◆ GIVEN ENTRIES ◆
_____
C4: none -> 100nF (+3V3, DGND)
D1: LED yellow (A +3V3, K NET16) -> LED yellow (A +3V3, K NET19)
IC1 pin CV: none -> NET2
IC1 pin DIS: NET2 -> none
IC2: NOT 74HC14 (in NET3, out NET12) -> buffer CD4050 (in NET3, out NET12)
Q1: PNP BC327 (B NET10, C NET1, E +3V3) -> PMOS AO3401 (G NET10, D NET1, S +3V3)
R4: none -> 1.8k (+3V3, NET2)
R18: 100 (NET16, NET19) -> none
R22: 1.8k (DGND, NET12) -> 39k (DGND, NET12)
_____
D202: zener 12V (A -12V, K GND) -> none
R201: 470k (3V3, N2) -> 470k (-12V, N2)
_____
◆ INSTRUCTIONS TO FOLLOW ◆
Would you filter the entries above and keep each line that has the word "DGND"?

◆ TASK SOLUTION ◆
C4: none -> 100nF (+3V3, DGND)
R22: 1.8k (DGND, NET12) -> 39k (DGND, NET12)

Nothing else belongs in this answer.